> **Task brief**: Report only how many lines of the entries below contain the string "grey".

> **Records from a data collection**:
=== Begin Enclosure ===
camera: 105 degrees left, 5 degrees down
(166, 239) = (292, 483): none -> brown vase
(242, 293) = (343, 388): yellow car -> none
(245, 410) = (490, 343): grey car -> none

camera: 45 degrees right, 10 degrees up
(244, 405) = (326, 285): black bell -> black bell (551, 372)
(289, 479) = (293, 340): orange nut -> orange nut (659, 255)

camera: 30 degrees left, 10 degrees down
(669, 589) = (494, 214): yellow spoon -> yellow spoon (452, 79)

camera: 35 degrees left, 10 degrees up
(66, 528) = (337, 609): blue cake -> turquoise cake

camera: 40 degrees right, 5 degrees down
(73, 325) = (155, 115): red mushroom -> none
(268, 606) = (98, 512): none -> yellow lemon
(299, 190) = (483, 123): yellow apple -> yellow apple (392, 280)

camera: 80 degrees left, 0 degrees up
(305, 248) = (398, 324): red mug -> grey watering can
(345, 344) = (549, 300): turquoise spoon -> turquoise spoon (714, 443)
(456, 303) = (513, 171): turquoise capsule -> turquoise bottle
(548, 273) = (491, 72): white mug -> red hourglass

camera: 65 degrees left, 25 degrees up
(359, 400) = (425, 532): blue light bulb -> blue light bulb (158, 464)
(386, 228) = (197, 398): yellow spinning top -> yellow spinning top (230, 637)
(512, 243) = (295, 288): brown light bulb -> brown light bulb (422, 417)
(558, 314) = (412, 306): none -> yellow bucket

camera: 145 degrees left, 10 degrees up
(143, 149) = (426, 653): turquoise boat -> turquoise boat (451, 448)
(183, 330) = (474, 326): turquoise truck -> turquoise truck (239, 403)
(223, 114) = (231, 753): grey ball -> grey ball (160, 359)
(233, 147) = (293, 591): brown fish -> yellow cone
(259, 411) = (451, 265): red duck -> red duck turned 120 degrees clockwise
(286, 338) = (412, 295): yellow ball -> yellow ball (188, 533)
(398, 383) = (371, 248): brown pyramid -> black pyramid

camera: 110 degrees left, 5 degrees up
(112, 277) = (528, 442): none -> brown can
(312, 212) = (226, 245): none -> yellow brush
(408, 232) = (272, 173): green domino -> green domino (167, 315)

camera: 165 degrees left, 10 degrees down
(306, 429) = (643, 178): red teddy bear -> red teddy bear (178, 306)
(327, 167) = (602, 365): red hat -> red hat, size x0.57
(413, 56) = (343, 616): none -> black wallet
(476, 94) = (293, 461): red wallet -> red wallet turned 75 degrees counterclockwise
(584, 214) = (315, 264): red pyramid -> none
=== End Enclosure ===
> **Solution to this exercise**: 3